--- Dataset section ---

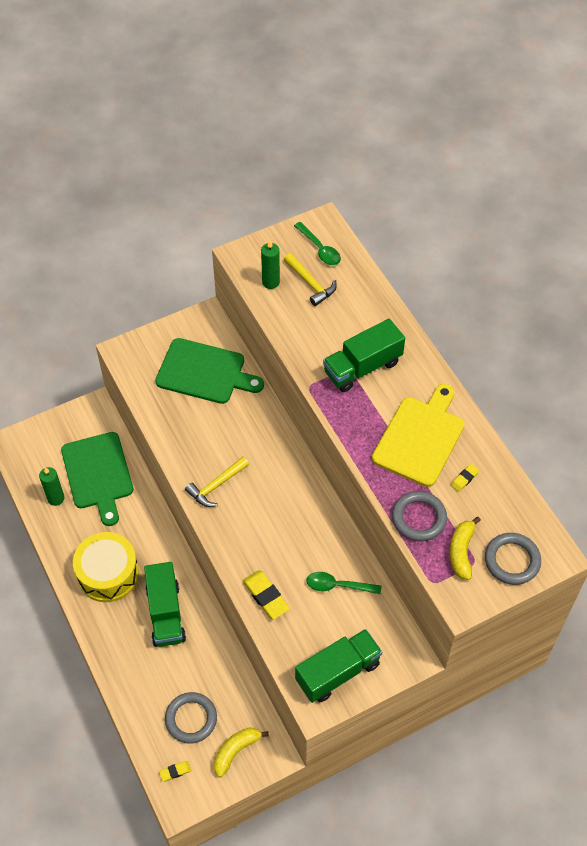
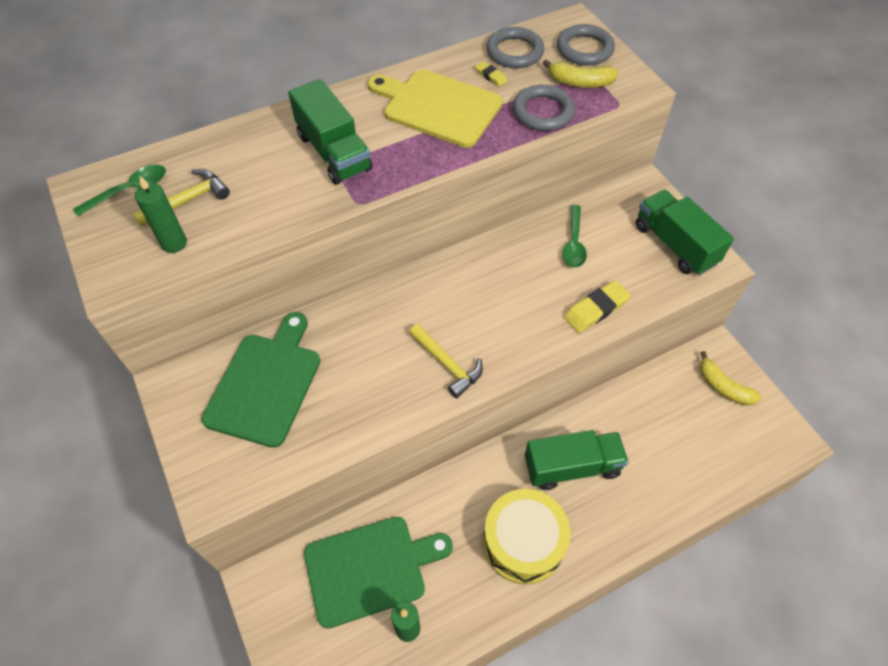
camera: 90 degrees left, 0 degrees up
(175, 771) = (760, 446): yellow eraser -> none
(191, 719) = (697, 433): grey ring -> grey ring (514, 52)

---

• _What the task requires_: Return the listing unchanged except for the pictures, which should be dropped.

• _Task solution_:
camera: 90 degrees left, 0 degrees up
(175, 771) = (760, 446): yellow eraser -> none
(191, 719) = (697, 433): grey ring -> grey ring (514, 52)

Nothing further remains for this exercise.